Segment Start: Records for this task

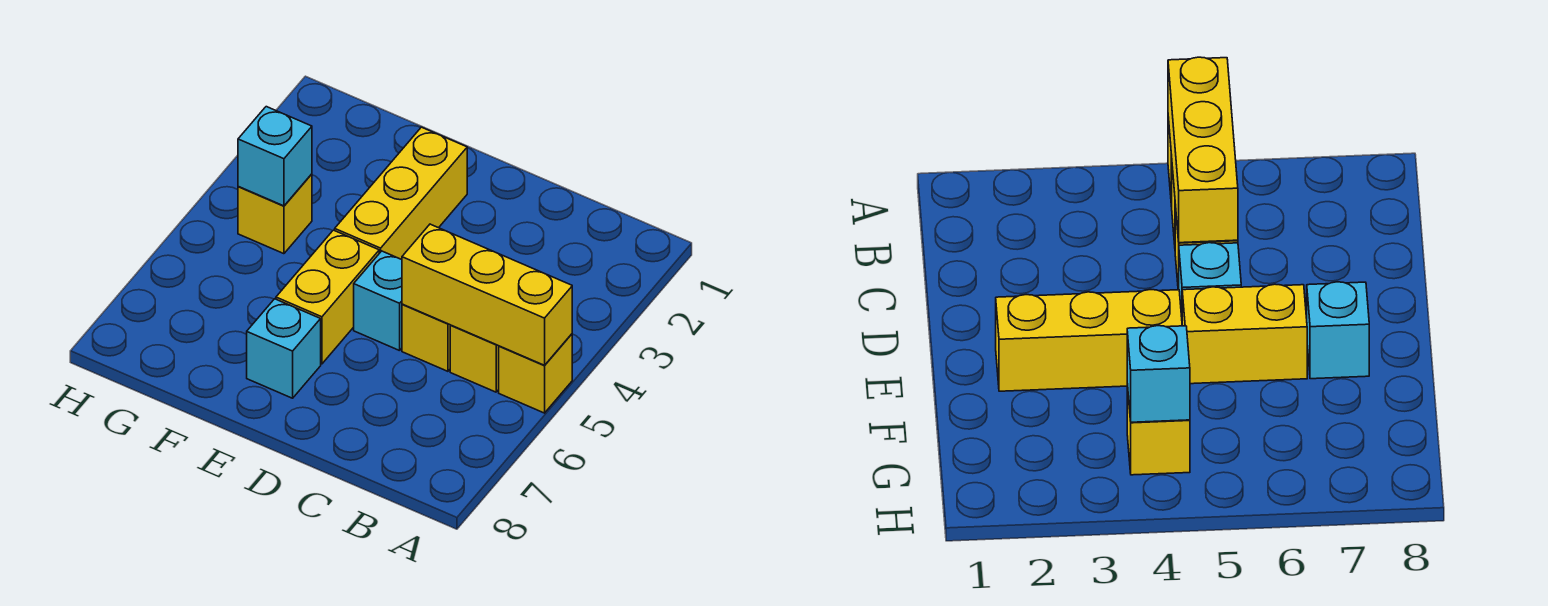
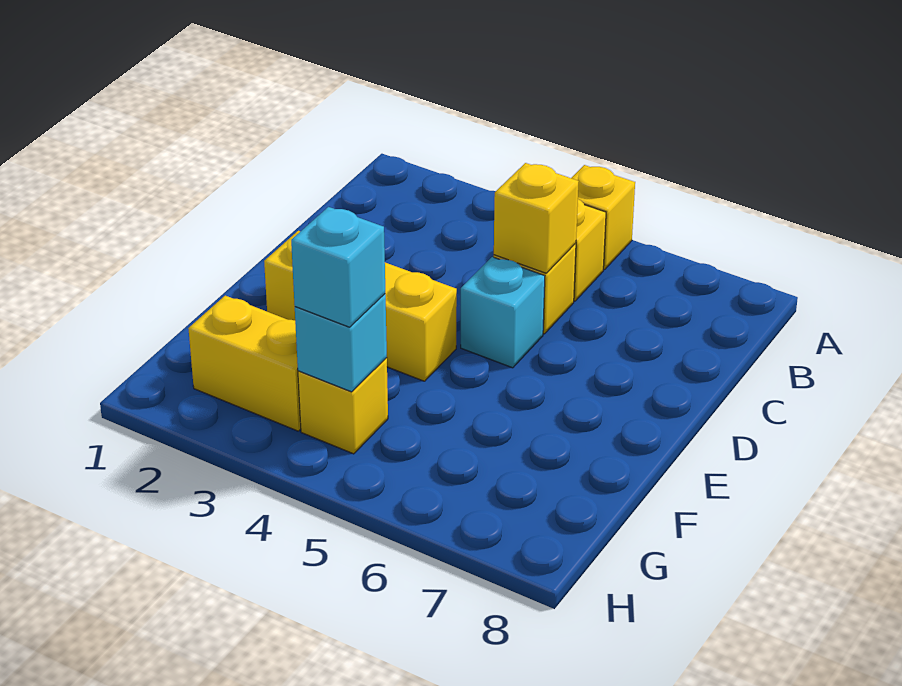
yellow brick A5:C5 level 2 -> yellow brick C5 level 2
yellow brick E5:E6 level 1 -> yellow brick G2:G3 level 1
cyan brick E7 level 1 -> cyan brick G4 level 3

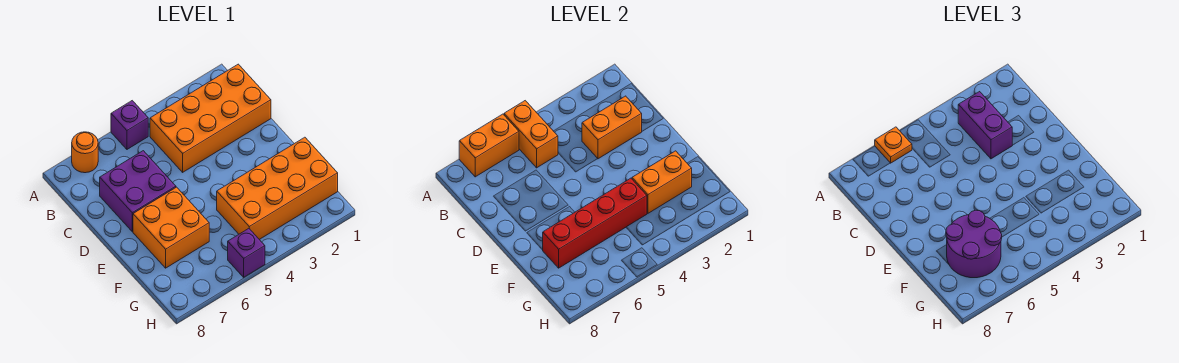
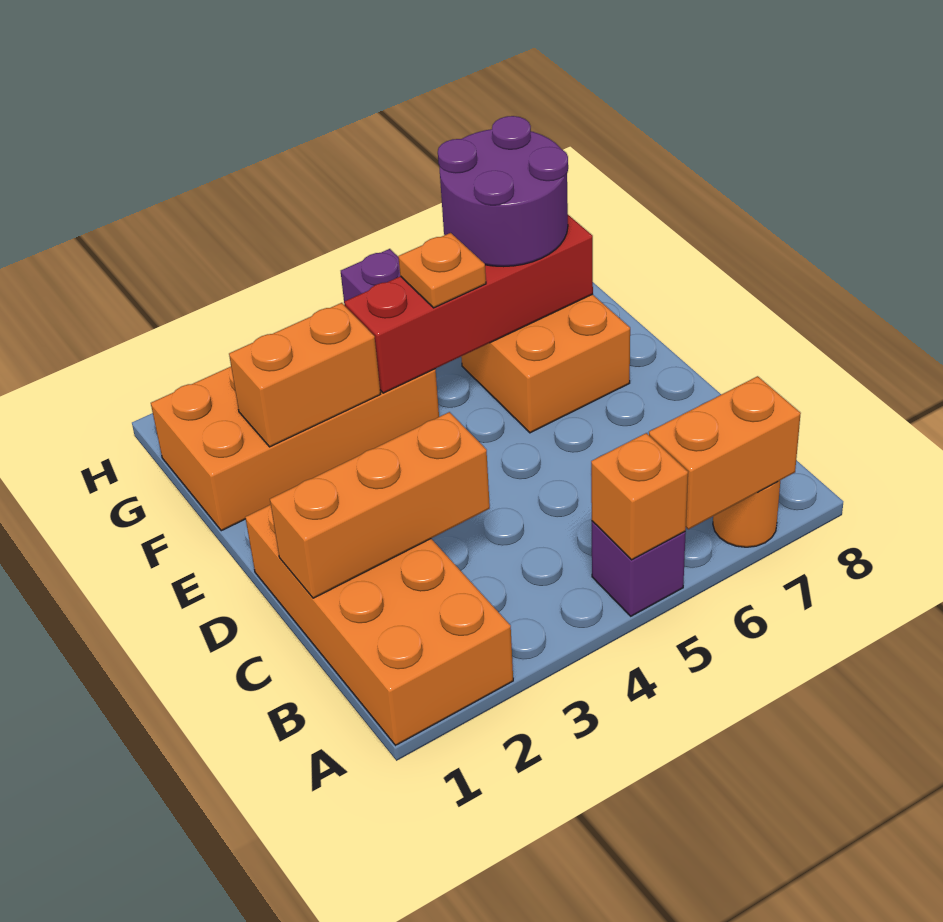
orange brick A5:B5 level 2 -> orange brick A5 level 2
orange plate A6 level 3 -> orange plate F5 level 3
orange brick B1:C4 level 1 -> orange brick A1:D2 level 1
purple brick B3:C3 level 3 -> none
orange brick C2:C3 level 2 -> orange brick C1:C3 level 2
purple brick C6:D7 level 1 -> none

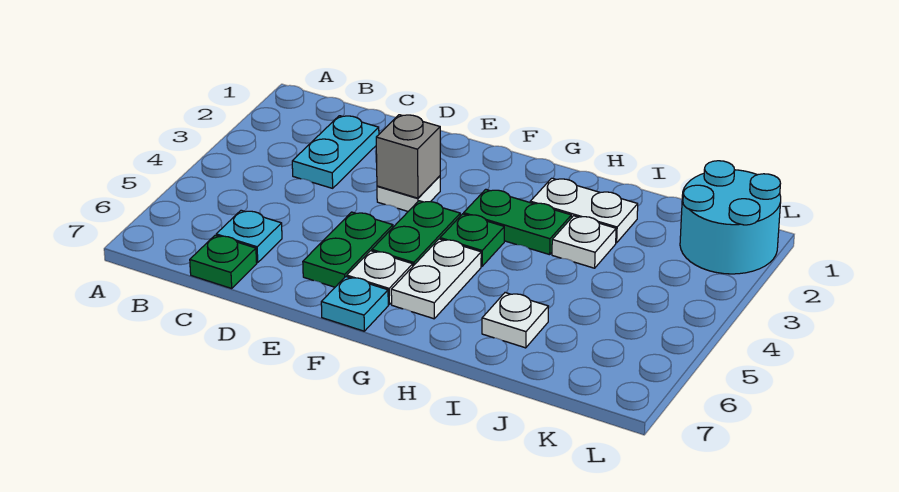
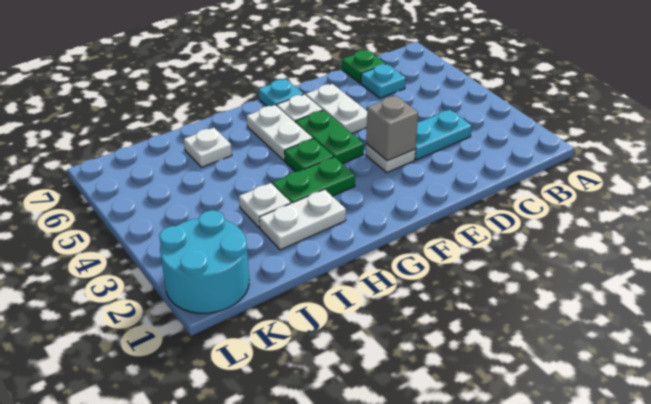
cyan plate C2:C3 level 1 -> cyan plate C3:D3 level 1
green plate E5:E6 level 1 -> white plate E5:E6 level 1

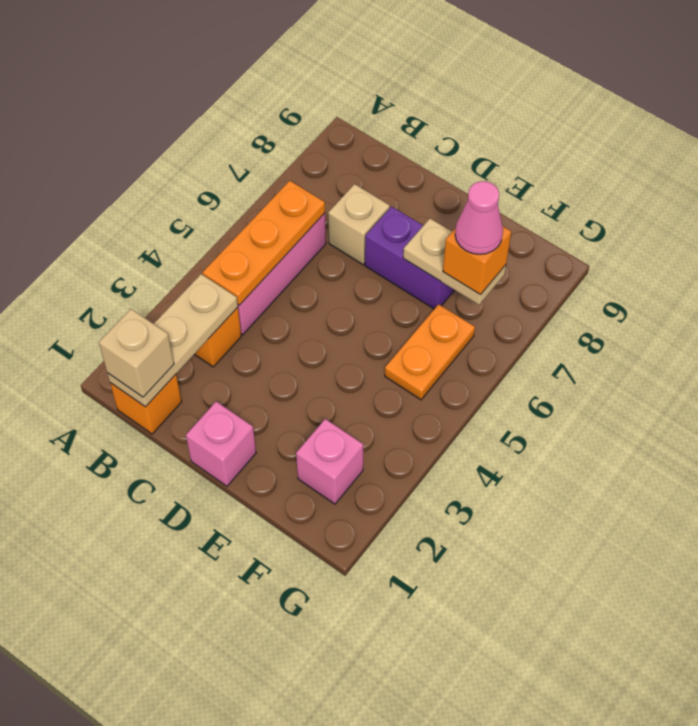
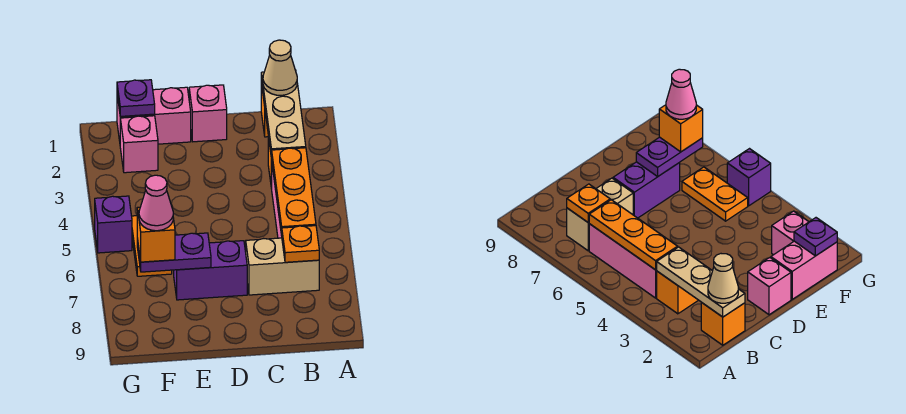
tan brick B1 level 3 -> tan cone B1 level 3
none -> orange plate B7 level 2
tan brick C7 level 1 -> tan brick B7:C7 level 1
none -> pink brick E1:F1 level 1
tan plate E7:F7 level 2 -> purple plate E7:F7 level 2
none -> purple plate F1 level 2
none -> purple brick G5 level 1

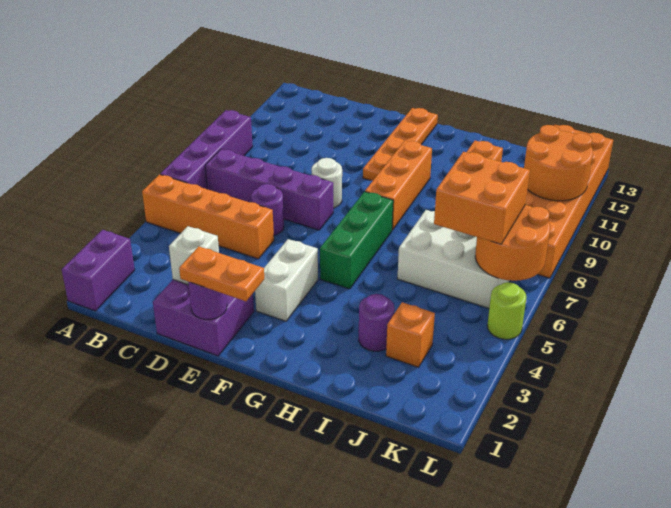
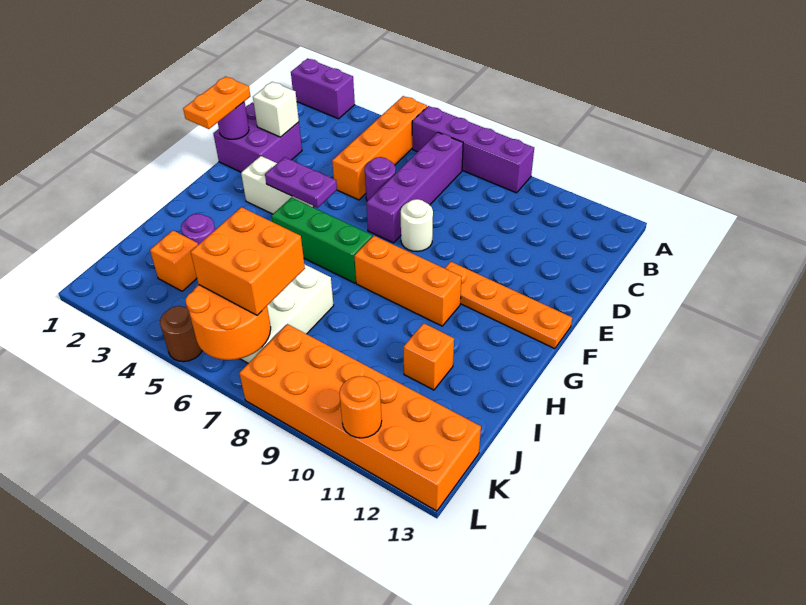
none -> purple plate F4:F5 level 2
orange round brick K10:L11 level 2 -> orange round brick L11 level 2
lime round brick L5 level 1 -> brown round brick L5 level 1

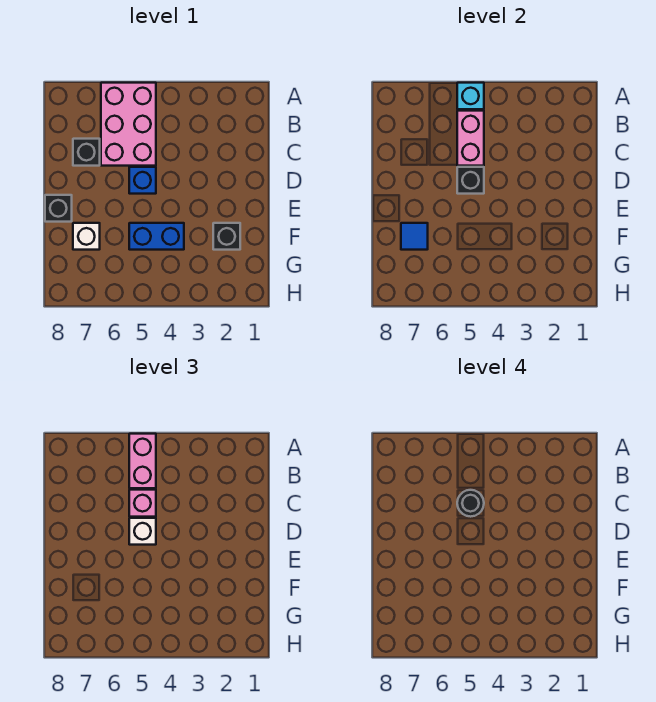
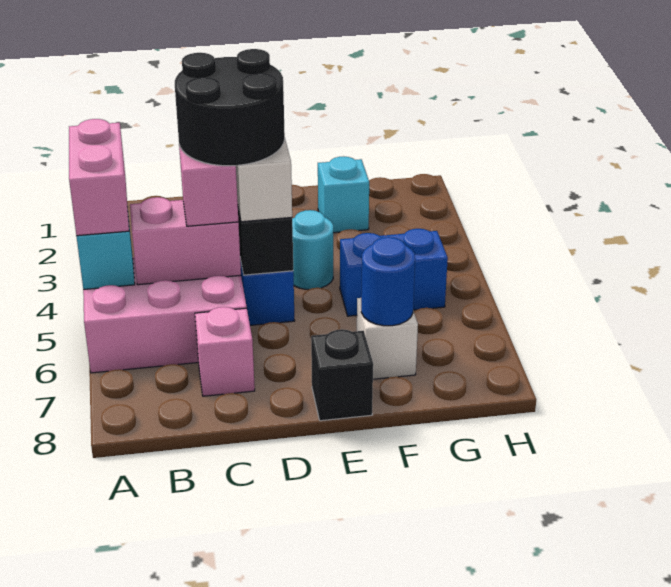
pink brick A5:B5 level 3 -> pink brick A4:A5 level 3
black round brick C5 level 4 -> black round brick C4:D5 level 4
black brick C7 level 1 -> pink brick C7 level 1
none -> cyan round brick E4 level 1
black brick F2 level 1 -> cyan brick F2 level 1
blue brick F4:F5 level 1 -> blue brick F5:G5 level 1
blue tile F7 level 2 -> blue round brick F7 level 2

Segment End: Records for this task

■ Exercise brief: Your output should be the full set of entries above, restated word for word and free of pictures.

■ Output of the exercise:
yellow brick A5:C5 level 2 -> yellow brick C5 level 2
yellow brick E5:E6 level 1 -> yellow brick G2:G3 level 1
cyan brick E7 level 1 -> cyan brick G4 level 3

orange brick A5:B5 level 2 -> orange brick A5 level 2
orange plate A6 level 3 -> orange plate F5 level 3
orange brick B1:C4 level 1 -> orange brick A1:D2 level 1
purple brick B3:C3 level 3 -> none
orange brick C2:C3 level 2 -> orange brick C1:C3 level 2
purple brick C6:D7 level 1 -> none

cyan plate C2:C3 level 1 -> cyan plate C3:D3 level 1
green plate E5:E6 level 1 -> white plate E5:E6 level 1

tan brick B1 level 3 -> tan cone B1 level 3
none -> orange plate B7 level 2
tan brick C7 level 1 -> tan brick B7:C7 level 1
none -> pink brick E1:F1 level 1
tan plate E7:F7 level 2 -> purple plate E7:F7 level 2
none -> purple plate F1 level 2
none -> purple brick G5 level 1

none -> purple plate F4:F5 level 2
orange round brick K10:L11 level 2 -> orange round brick L11 level 2
lime round brick L5 level 1 -> brown round brick L5 level 1

pink brick A5:B5 level 3 -> pink brick A4:A5 level 3
black round brick C5 level 4 -> black round brick C4:D5 level 4
black brick C7 level 1 -> pink brick C7 level 1
none -> cyan round brick E4 level 1
black brick F2 level 1 -> cyan brick F2 level 1
blue brick F4:F5 level 1 -> blue brick F5:G5 level 1
blue tile F7 level 2 -> blue round brick F7 level 2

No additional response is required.